Go through the records and copy each line where the string "zener" occurs.
(EXTRACTED MATERIAL)
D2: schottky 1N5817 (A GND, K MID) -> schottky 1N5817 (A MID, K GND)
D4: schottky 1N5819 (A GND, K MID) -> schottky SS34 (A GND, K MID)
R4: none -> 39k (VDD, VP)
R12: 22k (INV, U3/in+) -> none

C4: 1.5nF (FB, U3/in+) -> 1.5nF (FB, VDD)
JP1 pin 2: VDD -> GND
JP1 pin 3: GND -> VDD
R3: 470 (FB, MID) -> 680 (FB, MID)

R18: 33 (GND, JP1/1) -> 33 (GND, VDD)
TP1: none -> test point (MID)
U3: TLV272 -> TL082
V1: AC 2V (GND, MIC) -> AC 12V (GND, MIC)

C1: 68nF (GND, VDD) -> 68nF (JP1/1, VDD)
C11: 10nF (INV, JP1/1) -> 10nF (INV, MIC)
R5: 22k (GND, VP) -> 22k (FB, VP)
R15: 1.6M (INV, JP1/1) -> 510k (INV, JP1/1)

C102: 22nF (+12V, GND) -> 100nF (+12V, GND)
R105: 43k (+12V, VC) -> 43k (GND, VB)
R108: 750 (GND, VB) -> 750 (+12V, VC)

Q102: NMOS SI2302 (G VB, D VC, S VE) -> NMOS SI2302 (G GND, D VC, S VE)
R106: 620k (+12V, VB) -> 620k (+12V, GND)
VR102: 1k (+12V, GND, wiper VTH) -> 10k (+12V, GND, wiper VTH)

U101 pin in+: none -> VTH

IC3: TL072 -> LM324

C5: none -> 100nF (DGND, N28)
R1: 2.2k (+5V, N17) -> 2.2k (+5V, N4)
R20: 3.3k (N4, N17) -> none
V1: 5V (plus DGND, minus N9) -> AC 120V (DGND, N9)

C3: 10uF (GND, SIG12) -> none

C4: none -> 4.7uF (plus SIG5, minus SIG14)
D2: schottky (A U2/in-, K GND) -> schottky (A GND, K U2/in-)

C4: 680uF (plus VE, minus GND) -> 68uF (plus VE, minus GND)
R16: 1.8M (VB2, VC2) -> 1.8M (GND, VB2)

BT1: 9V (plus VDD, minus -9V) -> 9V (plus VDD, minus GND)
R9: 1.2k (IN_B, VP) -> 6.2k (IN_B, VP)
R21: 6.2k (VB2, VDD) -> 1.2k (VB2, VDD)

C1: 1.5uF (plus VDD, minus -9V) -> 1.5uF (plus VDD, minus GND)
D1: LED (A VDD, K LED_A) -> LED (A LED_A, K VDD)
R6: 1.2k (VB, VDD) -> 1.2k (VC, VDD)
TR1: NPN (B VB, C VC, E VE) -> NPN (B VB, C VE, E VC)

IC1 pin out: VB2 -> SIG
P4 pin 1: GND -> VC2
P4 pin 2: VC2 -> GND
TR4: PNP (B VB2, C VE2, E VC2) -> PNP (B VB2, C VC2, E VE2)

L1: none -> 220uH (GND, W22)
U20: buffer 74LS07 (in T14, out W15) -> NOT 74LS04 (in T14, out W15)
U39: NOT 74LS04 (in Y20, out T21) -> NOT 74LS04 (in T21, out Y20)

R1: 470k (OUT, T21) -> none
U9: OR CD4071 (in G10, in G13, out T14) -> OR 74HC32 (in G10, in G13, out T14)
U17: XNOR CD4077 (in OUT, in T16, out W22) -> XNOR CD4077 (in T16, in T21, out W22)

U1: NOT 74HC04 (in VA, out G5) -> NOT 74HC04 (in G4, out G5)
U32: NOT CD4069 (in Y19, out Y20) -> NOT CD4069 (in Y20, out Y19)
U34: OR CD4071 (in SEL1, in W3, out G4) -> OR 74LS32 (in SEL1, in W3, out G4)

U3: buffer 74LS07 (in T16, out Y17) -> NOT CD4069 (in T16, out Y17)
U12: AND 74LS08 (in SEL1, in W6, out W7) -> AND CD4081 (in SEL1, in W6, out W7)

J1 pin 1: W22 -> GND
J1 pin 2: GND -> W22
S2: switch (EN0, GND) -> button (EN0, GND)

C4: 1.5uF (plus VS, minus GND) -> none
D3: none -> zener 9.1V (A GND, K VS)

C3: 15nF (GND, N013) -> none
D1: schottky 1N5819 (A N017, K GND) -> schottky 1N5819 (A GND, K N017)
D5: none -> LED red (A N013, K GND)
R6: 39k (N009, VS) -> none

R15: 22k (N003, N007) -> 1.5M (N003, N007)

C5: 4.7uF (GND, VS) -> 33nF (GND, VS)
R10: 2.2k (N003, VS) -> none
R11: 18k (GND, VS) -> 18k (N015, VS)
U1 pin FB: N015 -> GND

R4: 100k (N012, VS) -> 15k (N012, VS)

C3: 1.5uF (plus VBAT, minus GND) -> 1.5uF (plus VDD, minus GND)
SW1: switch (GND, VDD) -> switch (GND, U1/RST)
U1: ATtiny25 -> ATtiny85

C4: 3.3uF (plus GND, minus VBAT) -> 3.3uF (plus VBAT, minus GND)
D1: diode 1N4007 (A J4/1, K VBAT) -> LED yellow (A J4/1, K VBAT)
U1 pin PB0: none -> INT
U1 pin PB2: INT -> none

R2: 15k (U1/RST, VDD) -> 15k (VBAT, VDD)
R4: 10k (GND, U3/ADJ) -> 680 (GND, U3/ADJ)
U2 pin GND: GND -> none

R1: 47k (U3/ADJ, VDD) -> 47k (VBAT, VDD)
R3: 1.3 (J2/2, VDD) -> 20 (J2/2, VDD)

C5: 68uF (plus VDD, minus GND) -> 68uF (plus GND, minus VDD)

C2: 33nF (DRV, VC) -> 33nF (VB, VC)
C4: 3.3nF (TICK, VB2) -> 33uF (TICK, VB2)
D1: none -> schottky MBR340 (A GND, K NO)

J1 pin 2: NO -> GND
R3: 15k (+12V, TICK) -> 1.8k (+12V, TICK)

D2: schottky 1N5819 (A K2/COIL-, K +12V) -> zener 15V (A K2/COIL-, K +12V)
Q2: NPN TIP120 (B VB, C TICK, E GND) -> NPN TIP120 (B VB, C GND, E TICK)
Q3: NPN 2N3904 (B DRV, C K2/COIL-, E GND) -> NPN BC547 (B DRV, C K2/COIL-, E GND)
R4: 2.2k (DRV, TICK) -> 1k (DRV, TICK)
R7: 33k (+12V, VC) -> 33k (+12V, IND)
(End EXTRACTED MATERIAL)
» SOLUTION TO THIS PROBLEM
D3: none -> zener 9.1V (A GND, K VS)
D2: schottky 1N5819 (A K2/COIL-, K +12V) -> zener 15V (A K2/COIL-, K +12V)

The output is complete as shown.